» INSTRUCTIONS FOR THE TASK:
Locate every line of the records that contains the string "instrumentName", matching case exactly, and copy each one.
-- start SOURCE DATA --
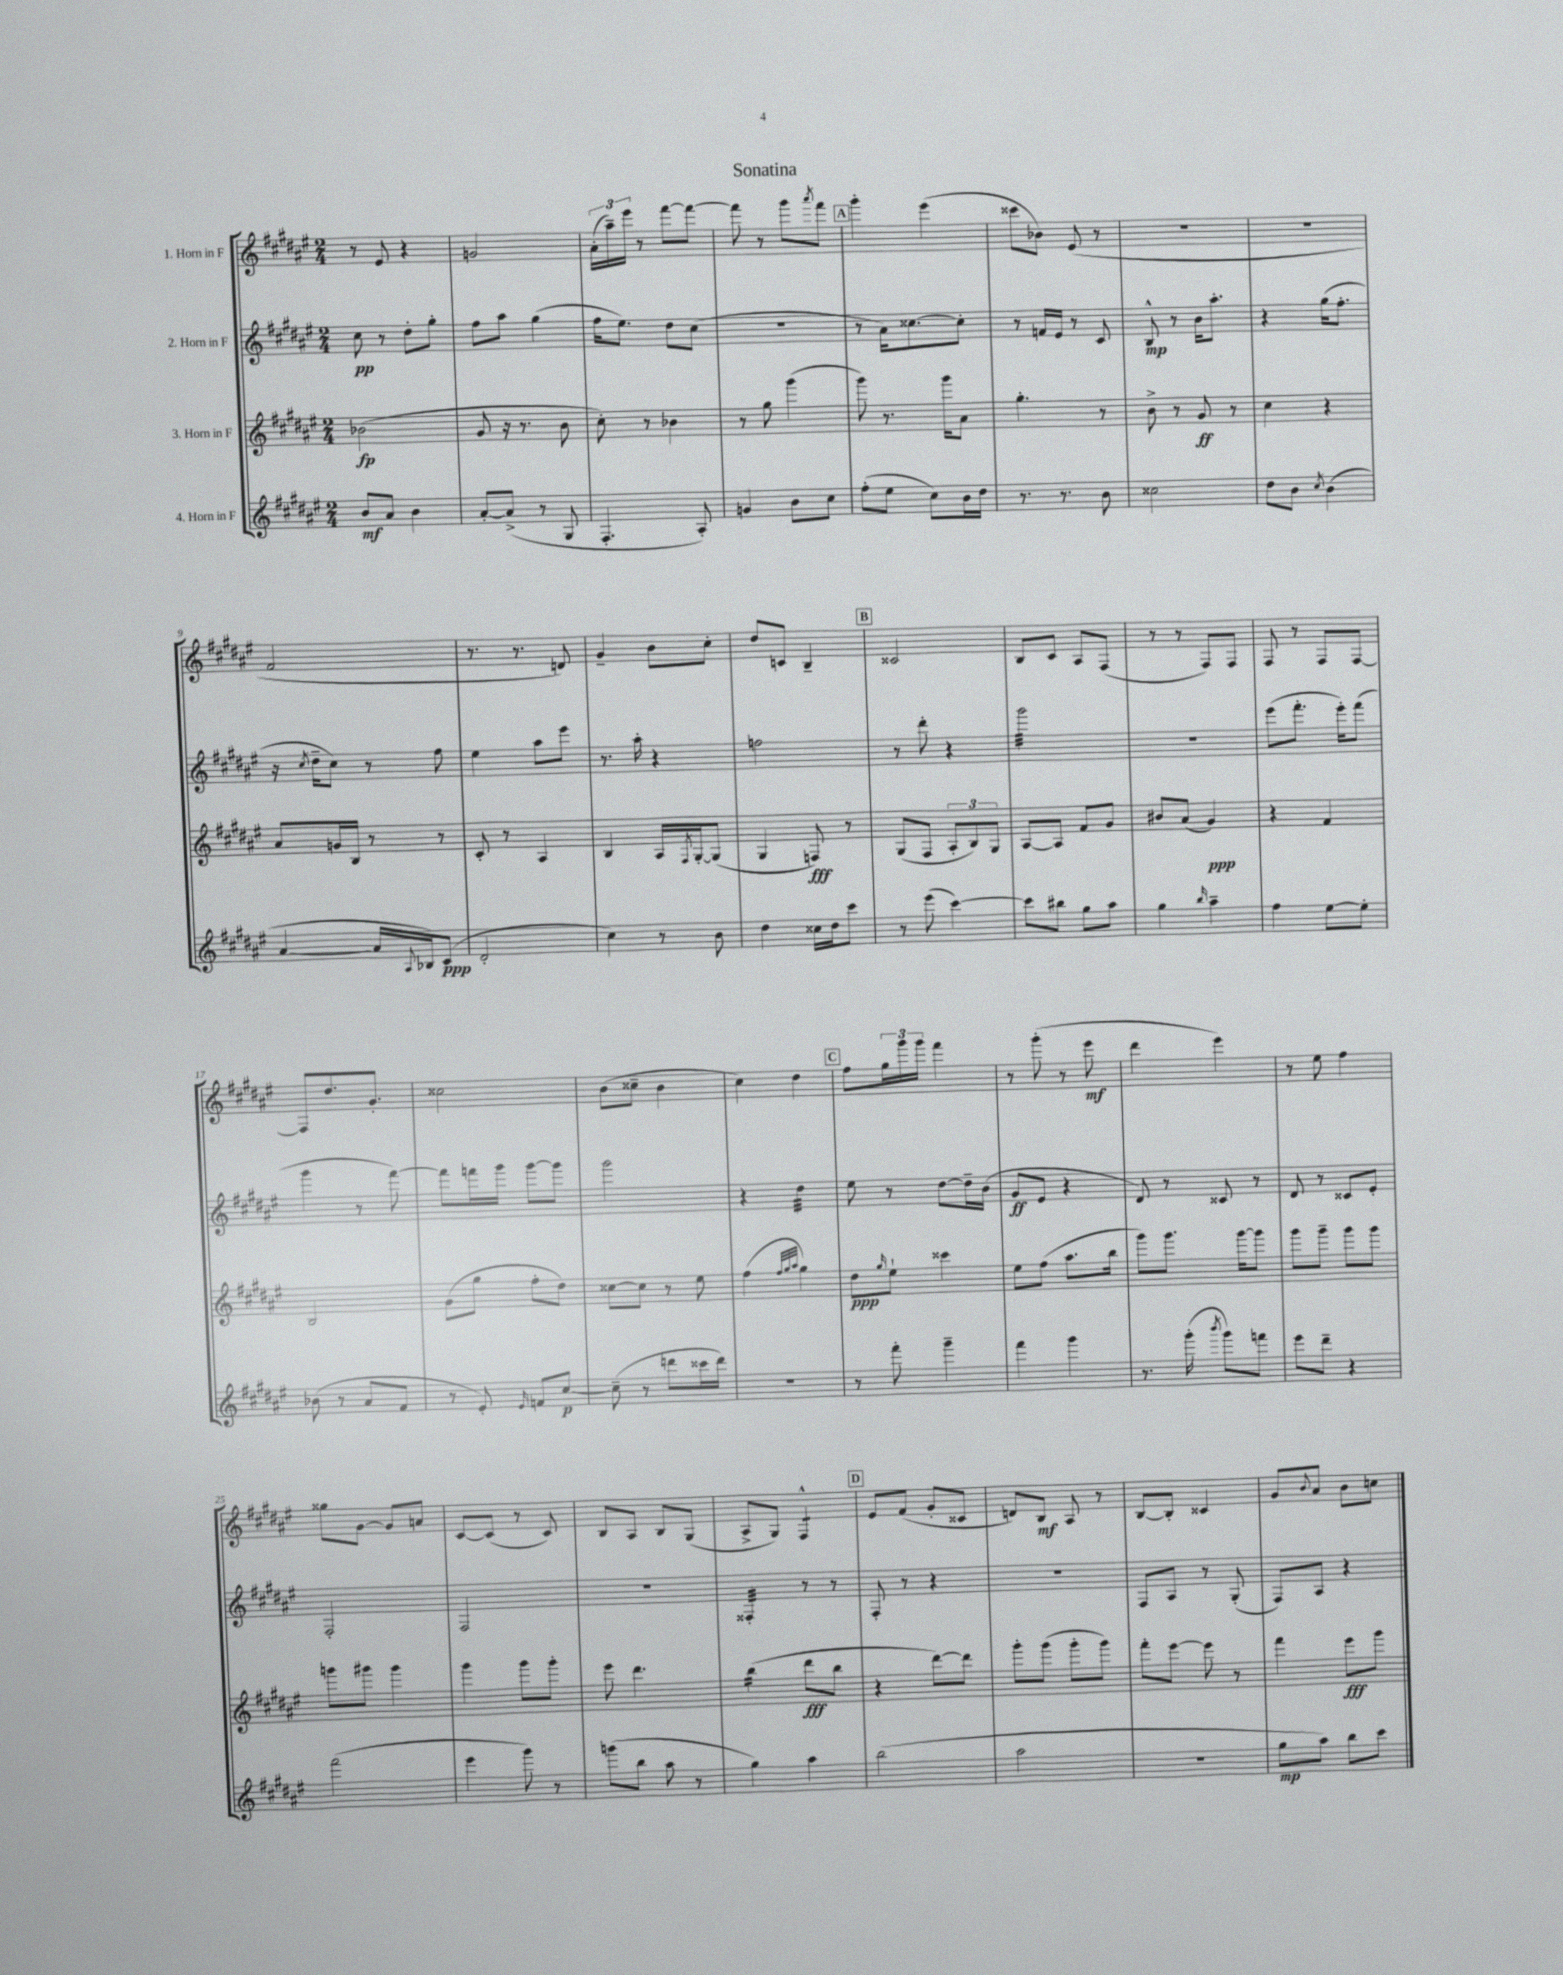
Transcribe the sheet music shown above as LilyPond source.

\header { title = "Sonatina" }
<<
\new StaffGroup <<
\new Staff = "s0" \with { instrumentName = "1. Horn in F" } {
    \clef treble \key fis \major \numericTimeSignature \time 2/4
    r8 eis'8 r4 |
    g'2 |
    \tuplet 3/2 { ais'16-.( ais''16--) eis'''16 } r8 fis'''8~ fis'''8~ |
    fis'''8 r8 gis'''8 \acciaccatura { ais'''8 } fis'''8 |
    \mark \markup { \box "A" } gis'''4-. eis'''4( |
    cisis'''8 bes'8) eis'8( r8 |
    r2 |
    R2 |
    fis'2 |
    r8. r8. d'8) |
    gis'4-- b'8 cis''8-. |
    dis''8 c'8 b4-- |
    \mark \markup { \box "B" } cisis'2 |
    b8 cis'8 ais8 fis8( |
    r8 r8 fis8) fis8 |
    fis8 r8 fis8 fis8~ |
    fis8 dis''8. gis'8.-. |
    cisis''2 |
    b'8( cisis''8-- b'4 |
    cis''4) dis''4 |
    \mark \markup { \box "C" } fis''8 \tuplet 3/2 { gis''16 gis'''16 gis'''16 } fis'''4 |
    r8 gis'''8-.( r8 eis'''8\mf |
    dis'''4 eis'''4) |
    r8 eis''8 fis''4 |
    gisis''8 gis'8~ gis'8 a'8 |
    cis'8~ cis'8( r8 cis'8) |
    b8 ais8 b8 gis8( |
    ais8-> gis8) fis4:8-^ |
    \mark \markup { \box "D" } eis'8 fis'8( gis'8-. cisis'8 |
    d'8) b8\mf ais8 r8 |
    b8~ b8-. cisis'4 |
    gis'8 \appoggiatura { b'8 } ais'8 b'8 c''8 \bar "|." |
}
\new Staff = "s1" \with { instrumentName = "2. Horn in F" } {
    \clef treble \key fis \major \numericTimeSignature \time 2/4
    cis''8\pp r8 dis''8-. gis''8-. |
    fis''8 ais''8 gis''4( |
    fis''16 eis''8.) dis''8 cis''8( |
    R2 |
    \mark \markup { \box "A" } r8 ais'16) cisis''8.~ cisis''8-. |
    r8 f'16 eis'16 r8 cis'8 |
    b8-^\mp r8 b'16 ais''8.-. |
    r4 gis''16( fis''8.-. |
    r16 \acciaccatura { cis''8 } dis''16-- cis''8) r8 fis''8 |
    eis''4 ais''8 eis'''8 |
    r8. ais''16-. r4 |
    f''2 |
    \mark \markup { \box "B" } r8 dis'''8-. r4 |
    gis'''2:32 |
    r2 |
    eis'''8( fis'''8.-. eis'''16-.) fis'''8( |
    gis'''4 r8 fis'''8~) |
    fis'''8 f'''16 gis'''16 gis'''8~ gis'''8 |
    gis'''2 |
    r4 dis''4:32 |
    \mark \markup { \box "C" } eis''8 r8 dis''8~ dis''16-- b'16( |
    gis'8\ff eis'8 r4 |
    dis'8) r8 cisis'8 r8 |
    dis'8 r8 cisis'8 eis'8-. |
    fis2-. |
    fis2 |
    R2 |
    fisis4:32-. r8 r8 |
    \mark \markup { \box "D" } fis8-. r8 r4 |
    R2 |
    fis8 ais8 r8 gis8-.( |
    fis8) ais8 r4 \bar "|." |
}
\new Staff = "s2" \with { instrumentName = "3. Horn in F" } {
    \clef treble \key fis \major \numericTimeSignature \time 2/4
    bes'2\fp( |
    gis'8 r16 r8. b'8 |
    cis''8-.) r8 bes'4 |
    r8 gis''8 gis'''4( |
    \mark \markup { \box "A" } gis'''8) r8. gis'''16 ais'8 |
    gis''4.-. r8 |
    b'8-> r8 gis'8\ff r8 |
    cis''4 r4 |
    ais'8 g'16 b16 r8 r8 |
    cis'8-. r8 ais4 |
    b4 ais16 \acciaccatura { fis8 } gis16~-. gis8( |
    gis4 f8\fff) r8 |
    \mark \markup { \box "B" } gis8( fis8 \tuplet 3/2 { ais8-. b8) gis8 } |
    ais8~ ais8 fis'8 gis'8 |
    bis'8 ais'8( gis'4\ppp) |
    r4 fis'4 |
    b2 |
    gis'8( gis''8 fis''8-. dis''8) |
    cisis''8~ cisis''8 r8 eis''8 |
    fis''4( \grace { fis''32 gis''32 ais''32 } gis''4) |
    \mark \markup { \box "C" } dis''8\ppp \grace { gis''16 } eis''8-! cisis'''4 |
    eis''8 fis''8( ais''8. b''16 |
    gis'''8) gis'''8. gis'''16~ gis'''8 |
    gis'''8 gis'''8-- gis'''8 gis'''8 |
    g'''8 gis'''8 gis'''4 |
    gis'''4 gis'''8 gis'''8-. |
    eis'''8 dis'''4. |
    b''4:16( dis'''8\fff b''8 |
    \mark \markup { \box "D" } r4 dis'''8~) dis'''8 |
    gis'''8-. gis'''8( gis'''8-. gis'''8) |
    fis'''8-. eis'''8~ eis'''8 r8 |
    fis'''4 eis'''8\fff gis'''8 \bar "|." |
}
\new Staff = "s3" \with { instrumentName = "4. Horn in F" } {
    \clef treble \key fis \major \numericTimeSignature \time 2/4
    b'8\mf ais'8 b'4 |
    ais'8~-. ais'8->( r8 gis8 |
    fis4.-. ais8-.) |
    g'4 b'8 cis''8 |
    \mark \markup { \box "A" } fis''8-.( eis''8 cis''8) b'16 dis''16 |
    r8. r8. b'8 |
    cisis''2 |
    dis''8 b'8 \acciaccatura { cis''8 } b'4( |
    ais'4~ ais'16 \appoggiatura { ais8 } bes16) cis'8\ppp( |
    dis'2-. |
    cis''4) r8 b'8 |
    dis''4 cisis''16 dis''16 cis'''8 |
    \mark \markup { \box "B" } r8 eis'''8( cis'''4~) |
    cis'''8 bis''8 gis''8 ais''8 |
    gis''4 \grace { b''16 } ais''4-- |
    fis''4 eis''8~ eis''8-. |
    bes'8( r8 ais'8 fis'8 |
    r8 eis'8-.) \grace { eis'16 } f'8 cis''8~\p |
    cis''8--( r8 d'''8 cisis'''16 d'''16) |
    R2 |
    \mark \markup { \box "C" } r8 fis'''8-. gis'''4-- |
    fis'''4 gis'''4 |
    r8. gis'''16-.( \acciaccatura { b'''8 } gis'''8) f'''8 |
    eis'''8 dis'''8-- r4 |
    fis'''2( |
    eis'''4 gis'''8) r8 |
    g'''8( b''8 ais''8 r8 |
    gis''4) ais''4 |
    \mark \markup { \box "D" } b''2( |
    ais''2 |
    R2 |
    gis''8\mp ais''8) b''8 cis'''8 \bar "|." |
}
>>
>>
-- end SOURCE DATA --
» EXERCISE ANSWER:
\new Staff = "s0" \with { instrumentName = "1. Horn in F" } {
\new Staff = "s1" \with { instrumentName = "2. Horn in F" } {
\new Staff = "s2" \with { instrumentName = "3. Horn in F" } {
\new Staff = "s3" \with { instrumentName = "4. Horn in F" } {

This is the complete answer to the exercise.